- SUPPLIED MATERIAL:
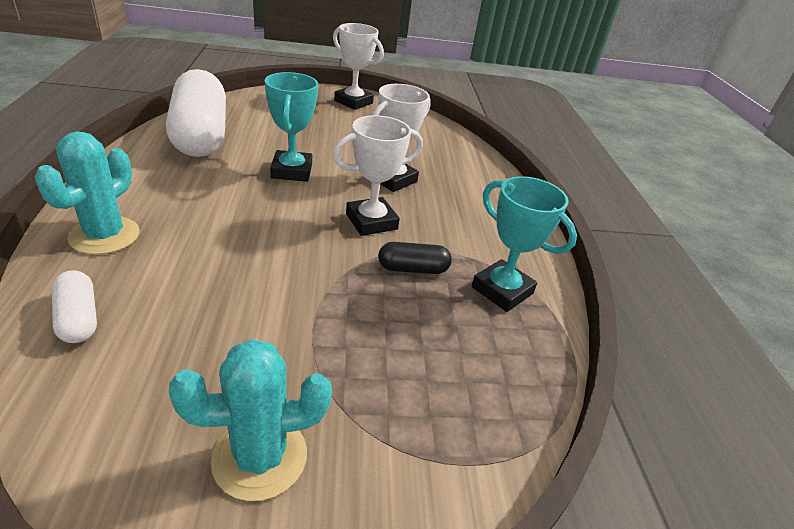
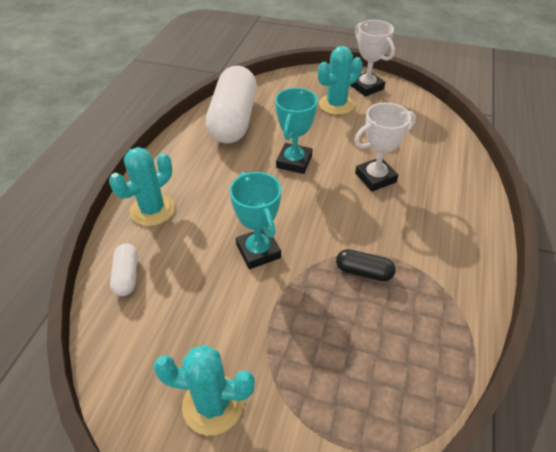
camera: 25 degrees right, 10 degrees up
(325, 117) = (336, 104): none -> turquoise cactus
(371, 221) = (344, 220): white trophy -> none
(502, 290) = (433, 305): turquoise trophy -> turquoise trophy (258, 251)

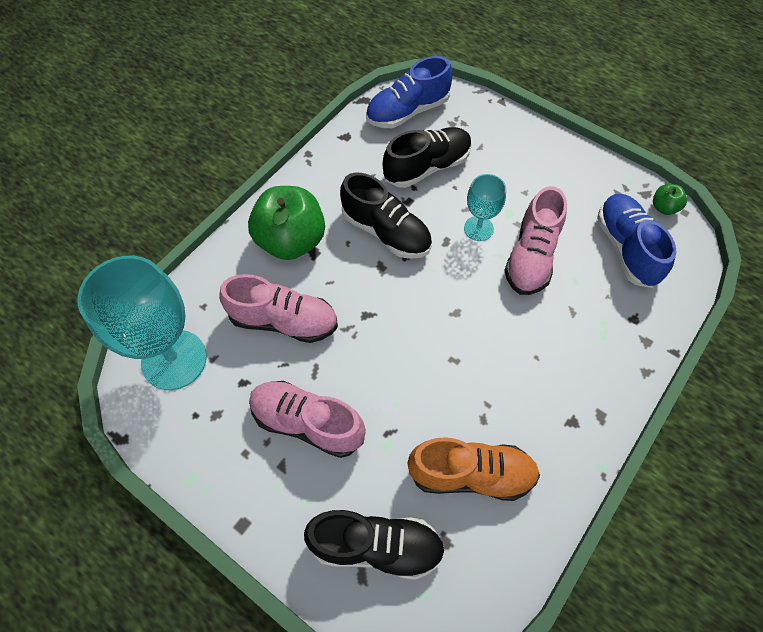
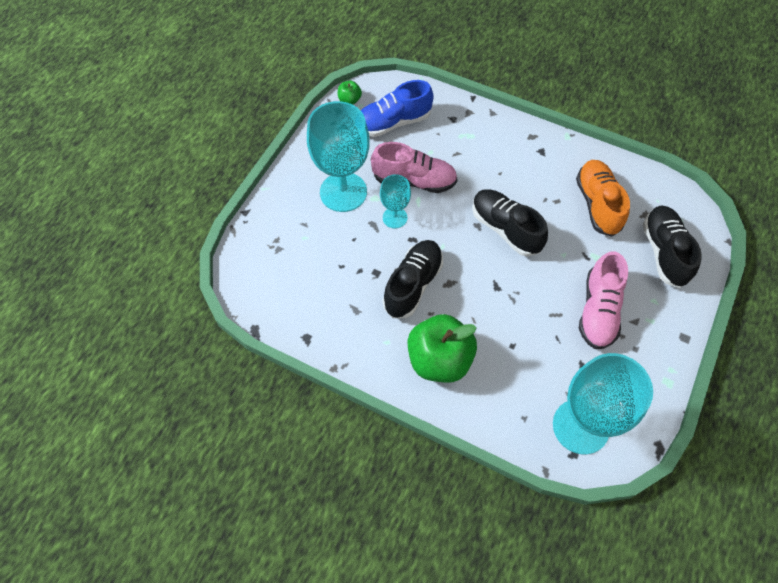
camera: 100 degrees left, 0 degrees up
(284, 321) = (520, 347): pink shoe -> none
(407, 111) = (267, 288): blue shoe -> none
(427, 167) = (335, 263): black shoe -> black shoe (505, 229)
(520, 185) = (343, 192): none -> turquoise goblet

- ASSIGNMENT: Restate the listing word for word and drop the pictures.

- THE COMPLETED TASK:
camera: 25 degrees right, 10 degrees up
(325, 117) = (336, 104): none -> turquoise cactus
(371, 221) = (344, 220): white trophy -> none
(502, 290) = (433, 305): turquoise trophy -> turquoise trophy (258, 251)

camera: 100 degrees left, 0 degrees up
(284, 321) = (520, 347): pink shoe -> none
(407, 111) = (267, 288): blue shoe -> none
(427, 167) = (335, 263): black shoe -> black shoe (505, 229)
(520, 185) = (343, 192): none -> turquoise goblet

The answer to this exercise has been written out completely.